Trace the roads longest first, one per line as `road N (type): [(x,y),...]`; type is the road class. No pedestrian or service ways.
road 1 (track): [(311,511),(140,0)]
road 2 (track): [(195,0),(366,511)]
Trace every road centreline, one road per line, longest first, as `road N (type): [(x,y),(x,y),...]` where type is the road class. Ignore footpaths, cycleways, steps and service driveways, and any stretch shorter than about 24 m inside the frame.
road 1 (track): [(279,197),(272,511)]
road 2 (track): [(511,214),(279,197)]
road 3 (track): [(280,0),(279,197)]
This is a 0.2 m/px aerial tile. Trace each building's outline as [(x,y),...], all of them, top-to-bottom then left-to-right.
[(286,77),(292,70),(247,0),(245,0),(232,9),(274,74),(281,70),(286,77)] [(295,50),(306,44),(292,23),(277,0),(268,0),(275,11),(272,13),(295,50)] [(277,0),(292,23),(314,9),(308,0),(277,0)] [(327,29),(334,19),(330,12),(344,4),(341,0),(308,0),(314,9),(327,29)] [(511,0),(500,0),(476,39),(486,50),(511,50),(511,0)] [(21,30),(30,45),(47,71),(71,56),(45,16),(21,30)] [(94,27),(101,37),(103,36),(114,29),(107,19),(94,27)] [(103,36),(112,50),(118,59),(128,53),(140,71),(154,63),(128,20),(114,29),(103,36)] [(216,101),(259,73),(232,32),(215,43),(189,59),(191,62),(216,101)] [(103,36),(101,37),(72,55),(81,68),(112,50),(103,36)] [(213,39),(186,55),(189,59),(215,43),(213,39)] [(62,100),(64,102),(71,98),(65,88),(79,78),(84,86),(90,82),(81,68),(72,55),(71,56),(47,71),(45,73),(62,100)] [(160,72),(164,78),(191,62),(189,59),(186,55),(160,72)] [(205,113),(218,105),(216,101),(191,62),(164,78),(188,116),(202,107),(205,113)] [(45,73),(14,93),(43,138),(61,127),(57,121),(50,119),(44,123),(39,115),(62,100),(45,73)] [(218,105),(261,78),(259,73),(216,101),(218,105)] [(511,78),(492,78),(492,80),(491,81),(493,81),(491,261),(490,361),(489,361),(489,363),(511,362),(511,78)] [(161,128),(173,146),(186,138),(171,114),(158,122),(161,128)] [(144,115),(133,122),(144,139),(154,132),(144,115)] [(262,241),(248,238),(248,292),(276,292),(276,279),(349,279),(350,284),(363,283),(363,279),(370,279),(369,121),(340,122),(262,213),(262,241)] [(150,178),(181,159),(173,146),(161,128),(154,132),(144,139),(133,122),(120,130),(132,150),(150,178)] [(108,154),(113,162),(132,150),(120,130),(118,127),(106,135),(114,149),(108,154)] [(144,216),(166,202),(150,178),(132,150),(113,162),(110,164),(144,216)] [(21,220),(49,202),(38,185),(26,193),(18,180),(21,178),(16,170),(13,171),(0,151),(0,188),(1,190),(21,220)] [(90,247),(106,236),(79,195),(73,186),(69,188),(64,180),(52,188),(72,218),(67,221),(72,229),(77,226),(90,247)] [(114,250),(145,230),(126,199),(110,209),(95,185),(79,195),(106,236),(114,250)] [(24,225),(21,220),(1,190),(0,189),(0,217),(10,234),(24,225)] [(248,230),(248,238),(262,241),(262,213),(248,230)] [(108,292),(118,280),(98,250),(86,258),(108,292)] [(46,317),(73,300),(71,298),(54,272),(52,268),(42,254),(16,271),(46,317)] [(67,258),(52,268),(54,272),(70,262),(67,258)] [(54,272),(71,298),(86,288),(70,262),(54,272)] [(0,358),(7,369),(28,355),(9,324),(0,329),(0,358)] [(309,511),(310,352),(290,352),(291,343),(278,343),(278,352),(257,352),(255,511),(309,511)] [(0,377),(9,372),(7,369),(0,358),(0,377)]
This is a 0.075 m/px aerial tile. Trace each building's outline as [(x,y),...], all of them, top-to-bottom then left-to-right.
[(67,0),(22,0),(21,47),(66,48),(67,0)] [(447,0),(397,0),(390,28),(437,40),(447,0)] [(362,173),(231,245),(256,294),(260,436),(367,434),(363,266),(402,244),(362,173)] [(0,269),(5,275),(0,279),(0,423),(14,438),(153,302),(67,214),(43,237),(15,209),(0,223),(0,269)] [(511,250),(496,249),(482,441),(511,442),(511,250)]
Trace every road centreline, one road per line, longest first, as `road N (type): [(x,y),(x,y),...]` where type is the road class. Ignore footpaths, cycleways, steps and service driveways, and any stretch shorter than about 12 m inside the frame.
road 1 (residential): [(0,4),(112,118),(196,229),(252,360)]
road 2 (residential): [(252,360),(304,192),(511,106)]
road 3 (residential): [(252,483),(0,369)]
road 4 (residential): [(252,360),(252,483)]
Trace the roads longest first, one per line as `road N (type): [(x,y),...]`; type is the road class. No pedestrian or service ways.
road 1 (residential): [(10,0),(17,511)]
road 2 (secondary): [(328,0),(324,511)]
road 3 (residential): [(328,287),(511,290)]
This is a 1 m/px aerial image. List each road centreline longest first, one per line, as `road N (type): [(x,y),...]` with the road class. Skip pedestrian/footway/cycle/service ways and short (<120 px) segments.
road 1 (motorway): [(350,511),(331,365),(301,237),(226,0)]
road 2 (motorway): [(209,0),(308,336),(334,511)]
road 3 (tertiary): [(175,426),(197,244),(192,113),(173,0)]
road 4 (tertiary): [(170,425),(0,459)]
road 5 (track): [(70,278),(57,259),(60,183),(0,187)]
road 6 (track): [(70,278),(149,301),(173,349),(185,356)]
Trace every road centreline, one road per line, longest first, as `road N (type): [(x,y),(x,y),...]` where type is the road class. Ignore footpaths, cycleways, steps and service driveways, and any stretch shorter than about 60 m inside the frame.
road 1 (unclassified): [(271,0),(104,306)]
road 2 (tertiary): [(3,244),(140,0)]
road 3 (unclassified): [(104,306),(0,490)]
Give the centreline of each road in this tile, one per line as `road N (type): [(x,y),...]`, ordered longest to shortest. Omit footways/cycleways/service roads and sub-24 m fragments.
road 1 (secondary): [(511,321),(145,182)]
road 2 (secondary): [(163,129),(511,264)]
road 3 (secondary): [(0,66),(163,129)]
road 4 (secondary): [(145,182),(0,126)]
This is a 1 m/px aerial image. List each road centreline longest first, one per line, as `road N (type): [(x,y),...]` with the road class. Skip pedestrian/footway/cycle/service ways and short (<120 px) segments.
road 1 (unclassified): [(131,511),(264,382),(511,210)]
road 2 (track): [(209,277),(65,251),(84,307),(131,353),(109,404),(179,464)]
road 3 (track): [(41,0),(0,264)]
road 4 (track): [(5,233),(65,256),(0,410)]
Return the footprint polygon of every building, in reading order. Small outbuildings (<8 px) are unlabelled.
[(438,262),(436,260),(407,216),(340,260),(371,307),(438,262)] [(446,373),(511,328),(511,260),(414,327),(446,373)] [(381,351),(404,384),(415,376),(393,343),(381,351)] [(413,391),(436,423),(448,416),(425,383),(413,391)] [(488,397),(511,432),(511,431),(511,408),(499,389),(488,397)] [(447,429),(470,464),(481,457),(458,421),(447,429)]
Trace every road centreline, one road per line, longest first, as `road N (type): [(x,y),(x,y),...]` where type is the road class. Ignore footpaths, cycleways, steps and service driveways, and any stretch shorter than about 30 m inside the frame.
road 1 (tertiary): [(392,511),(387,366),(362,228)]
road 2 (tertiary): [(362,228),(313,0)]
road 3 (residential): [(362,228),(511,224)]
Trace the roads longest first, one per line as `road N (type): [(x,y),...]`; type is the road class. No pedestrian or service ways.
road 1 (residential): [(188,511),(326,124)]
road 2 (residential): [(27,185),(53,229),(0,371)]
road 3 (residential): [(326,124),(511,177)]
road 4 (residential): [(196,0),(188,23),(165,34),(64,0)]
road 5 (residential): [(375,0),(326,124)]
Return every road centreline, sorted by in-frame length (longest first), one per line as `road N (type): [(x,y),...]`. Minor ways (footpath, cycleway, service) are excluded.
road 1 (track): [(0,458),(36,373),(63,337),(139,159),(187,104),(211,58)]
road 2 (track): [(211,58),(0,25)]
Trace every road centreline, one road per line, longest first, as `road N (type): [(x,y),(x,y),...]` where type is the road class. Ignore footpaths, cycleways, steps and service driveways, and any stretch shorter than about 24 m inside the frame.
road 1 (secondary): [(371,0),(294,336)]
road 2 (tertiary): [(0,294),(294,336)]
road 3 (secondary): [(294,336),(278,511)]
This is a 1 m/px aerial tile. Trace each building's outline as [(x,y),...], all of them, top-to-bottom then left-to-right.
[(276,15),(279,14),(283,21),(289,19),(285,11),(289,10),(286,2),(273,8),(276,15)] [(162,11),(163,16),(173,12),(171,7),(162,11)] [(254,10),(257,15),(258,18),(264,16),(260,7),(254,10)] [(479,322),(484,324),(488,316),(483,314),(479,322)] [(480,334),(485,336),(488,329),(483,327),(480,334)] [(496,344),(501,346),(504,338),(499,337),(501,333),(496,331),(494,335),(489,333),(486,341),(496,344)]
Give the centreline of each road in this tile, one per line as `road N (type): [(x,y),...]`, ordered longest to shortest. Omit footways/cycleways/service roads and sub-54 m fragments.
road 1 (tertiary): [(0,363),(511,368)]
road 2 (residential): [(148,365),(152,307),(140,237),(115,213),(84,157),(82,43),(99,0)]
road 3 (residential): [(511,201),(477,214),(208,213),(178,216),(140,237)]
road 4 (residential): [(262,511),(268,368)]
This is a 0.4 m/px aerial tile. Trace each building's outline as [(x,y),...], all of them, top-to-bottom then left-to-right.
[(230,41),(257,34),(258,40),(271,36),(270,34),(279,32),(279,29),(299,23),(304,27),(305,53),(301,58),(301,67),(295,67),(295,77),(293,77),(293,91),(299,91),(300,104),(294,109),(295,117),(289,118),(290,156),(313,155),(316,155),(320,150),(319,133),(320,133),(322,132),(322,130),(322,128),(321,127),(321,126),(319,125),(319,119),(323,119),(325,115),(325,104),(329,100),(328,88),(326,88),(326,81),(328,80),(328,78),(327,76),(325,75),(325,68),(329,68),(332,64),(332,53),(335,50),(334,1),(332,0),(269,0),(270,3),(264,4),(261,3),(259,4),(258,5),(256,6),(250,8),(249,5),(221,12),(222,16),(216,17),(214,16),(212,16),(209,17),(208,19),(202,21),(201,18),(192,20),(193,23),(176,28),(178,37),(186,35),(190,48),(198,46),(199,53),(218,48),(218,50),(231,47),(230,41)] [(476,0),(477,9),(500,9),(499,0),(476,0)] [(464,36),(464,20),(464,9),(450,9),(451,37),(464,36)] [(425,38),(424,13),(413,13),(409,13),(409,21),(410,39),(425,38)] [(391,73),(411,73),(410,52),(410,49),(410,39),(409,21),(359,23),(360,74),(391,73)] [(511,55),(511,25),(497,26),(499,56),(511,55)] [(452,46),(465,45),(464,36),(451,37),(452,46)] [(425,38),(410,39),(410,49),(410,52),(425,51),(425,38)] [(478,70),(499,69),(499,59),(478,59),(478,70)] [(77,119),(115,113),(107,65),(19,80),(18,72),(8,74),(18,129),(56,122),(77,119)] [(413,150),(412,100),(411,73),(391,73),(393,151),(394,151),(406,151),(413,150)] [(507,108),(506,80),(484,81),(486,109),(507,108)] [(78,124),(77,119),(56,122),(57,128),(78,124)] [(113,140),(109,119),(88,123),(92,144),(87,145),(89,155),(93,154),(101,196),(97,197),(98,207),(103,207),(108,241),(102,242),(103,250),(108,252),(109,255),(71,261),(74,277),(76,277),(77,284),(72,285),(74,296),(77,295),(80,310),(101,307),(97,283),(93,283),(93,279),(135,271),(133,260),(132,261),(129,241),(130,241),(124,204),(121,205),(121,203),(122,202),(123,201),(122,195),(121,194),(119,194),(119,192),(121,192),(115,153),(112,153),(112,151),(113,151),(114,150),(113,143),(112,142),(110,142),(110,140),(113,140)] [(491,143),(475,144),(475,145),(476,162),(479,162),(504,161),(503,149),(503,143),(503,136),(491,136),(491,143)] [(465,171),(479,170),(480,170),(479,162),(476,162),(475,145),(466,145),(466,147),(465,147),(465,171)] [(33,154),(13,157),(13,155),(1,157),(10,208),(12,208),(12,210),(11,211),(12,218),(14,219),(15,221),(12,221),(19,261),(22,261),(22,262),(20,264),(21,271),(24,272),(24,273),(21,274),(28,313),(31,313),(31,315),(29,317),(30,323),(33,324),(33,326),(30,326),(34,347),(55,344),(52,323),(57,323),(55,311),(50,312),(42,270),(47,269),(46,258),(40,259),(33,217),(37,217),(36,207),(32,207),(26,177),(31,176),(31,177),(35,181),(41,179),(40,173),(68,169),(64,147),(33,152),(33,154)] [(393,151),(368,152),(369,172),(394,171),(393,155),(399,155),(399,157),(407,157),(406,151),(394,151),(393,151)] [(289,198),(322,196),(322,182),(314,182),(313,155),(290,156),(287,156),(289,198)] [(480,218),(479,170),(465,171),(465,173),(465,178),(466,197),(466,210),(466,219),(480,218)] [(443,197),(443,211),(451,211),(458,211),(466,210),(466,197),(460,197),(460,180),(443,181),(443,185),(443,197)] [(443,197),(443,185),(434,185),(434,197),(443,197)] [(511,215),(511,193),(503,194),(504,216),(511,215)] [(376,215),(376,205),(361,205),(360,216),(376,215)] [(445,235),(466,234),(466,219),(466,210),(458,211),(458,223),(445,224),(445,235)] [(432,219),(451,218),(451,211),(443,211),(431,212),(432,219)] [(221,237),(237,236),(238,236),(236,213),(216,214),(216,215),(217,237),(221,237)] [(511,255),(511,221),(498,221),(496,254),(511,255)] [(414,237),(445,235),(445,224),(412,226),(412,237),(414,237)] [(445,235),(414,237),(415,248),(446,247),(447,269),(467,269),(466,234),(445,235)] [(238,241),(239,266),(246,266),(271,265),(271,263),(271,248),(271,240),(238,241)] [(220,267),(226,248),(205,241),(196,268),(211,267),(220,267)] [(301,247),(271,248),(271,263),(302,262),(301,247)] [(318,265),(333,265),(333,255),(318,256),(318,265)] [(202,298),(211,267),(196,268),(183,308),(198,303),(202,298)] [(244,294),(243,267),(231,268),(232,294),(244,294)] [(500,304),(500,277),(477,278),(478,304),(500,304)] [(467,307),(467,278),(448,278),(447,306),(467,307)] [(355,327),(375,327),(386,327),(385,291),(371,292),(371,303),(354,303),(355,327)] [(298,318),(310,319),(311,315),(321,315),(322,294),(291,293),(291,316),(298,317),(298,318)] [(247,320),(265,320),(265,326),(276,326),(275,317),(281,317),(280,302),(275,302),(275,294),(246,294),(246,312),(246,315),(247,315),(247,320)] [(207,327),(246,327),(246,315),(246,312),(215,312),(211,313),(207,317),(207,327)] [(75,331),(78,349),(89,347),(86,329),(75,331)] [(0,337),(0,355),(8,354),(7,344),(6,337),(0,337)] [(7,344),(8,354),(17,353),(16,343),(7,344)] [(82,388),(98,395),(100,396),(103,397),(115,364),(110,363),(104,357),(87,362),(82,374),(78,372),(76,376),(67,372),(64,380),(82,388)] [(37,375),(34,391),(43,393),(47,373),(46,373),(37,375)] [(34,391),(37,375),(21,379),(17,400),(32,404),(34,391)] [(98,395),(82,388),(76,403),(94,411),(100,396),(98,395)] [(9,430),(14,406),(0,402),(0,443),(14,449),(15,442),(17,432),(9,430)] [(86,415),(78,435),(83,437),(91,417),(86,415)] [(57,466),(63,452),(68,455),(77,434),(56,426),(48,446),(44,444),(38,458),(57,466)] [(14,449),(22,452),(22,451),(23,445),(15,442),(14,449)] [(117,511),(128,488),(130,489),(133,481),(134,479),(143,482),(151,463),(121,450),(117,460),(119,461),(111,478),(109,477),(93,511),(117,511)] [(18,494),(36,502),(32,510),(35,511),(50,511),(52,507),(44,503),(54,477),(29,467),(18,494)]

▶ **Goal**: Please rewrite the lines from the start of the records through the line holding "road 3 (track): [(280,0),(279,197)]", inclusive, renaming "road class" to "road category" and leaving everything else unchanged.

▶ **Solution to the problem**:
Trace the roads longest first, one per line as `road N (type): [(x,y),...]`; type is the road category. No pedestrian or service ways.
road 1 (track): [(311,511),(140,0)]
road 2 (track): [(195,0),(366,511)]
Trace every road centreline, one road per line, longest first, as `road N (type): [(x,y),(x,y),...]` where type is the road category. Ignore footpaths, cycleways, steps and service driveways, and any stretch shorter than about 24 m inside the frame.
road 1 (track): [(279,197),(272,511)]
road 2 (track): [(511,214),(279,197)]
road 3 (track): [(280,0),(279,197)]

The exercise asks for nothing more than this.